Content starts
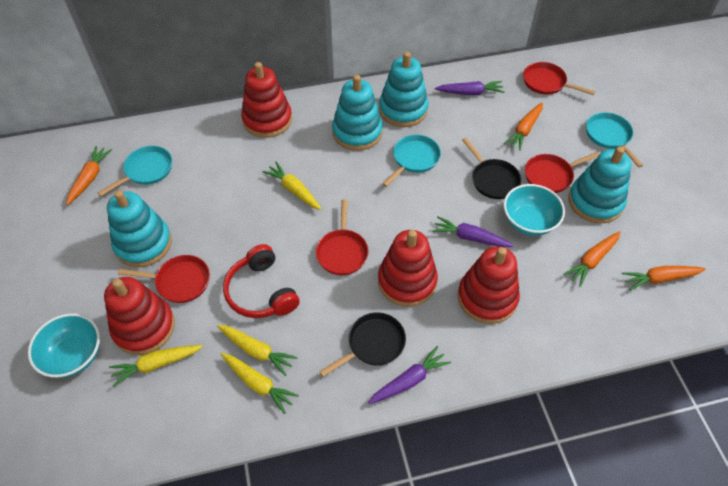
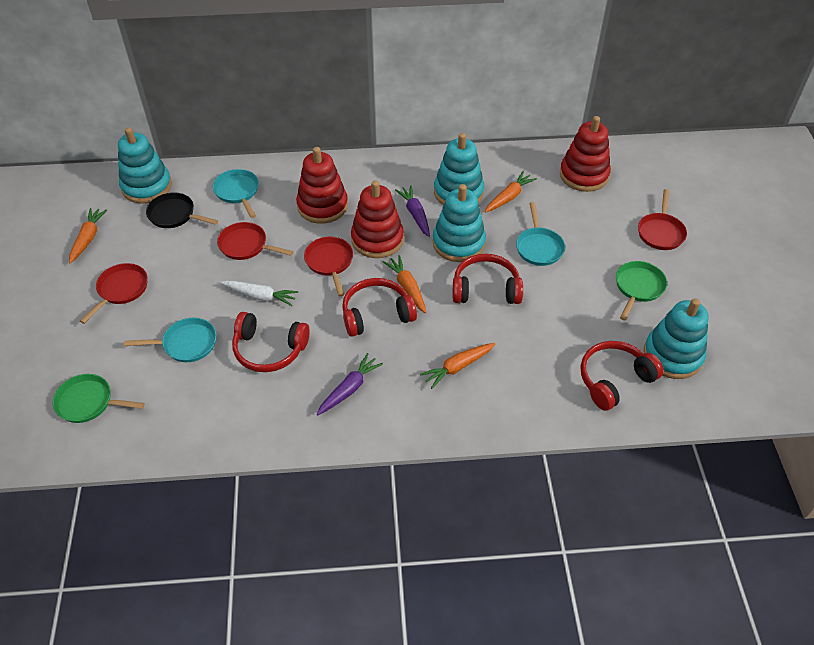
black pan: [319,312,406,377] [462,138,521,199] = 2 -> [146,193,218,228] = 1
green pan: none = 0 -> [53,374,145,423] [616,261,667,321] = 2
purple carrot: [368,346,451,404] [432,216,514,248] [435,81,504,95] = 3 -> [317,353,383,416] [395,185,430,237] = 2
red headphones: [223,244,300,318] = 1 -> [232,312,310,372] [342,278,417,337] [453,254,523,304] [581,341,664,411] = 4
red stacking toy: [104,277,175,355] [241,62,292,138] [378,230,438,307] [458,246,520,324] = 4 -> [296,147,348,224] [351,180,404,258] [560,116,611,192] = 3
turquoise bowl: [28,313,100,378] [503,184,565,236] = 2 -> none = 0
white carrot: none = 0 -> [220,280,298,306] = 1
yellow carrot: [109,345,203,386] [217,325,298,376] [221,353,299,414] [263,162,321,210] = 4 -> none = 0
Content ends
Each line above where the word "carrot" occurs should be returned in full.

_RESPONSE AREA_.
purple carrot: [368,346,451,404] [432,216,514,248] [435,81,504,95] = 3 -> [317,353,383,416] [395,185,430,237] = 2
white carrot: none = 0 -> [220,280,298,306] = 1
yellow carrot: [109,345,203,386] [217,325,298,376] [221,353,299,414] [263,162,321,210] = 4 -> none = 0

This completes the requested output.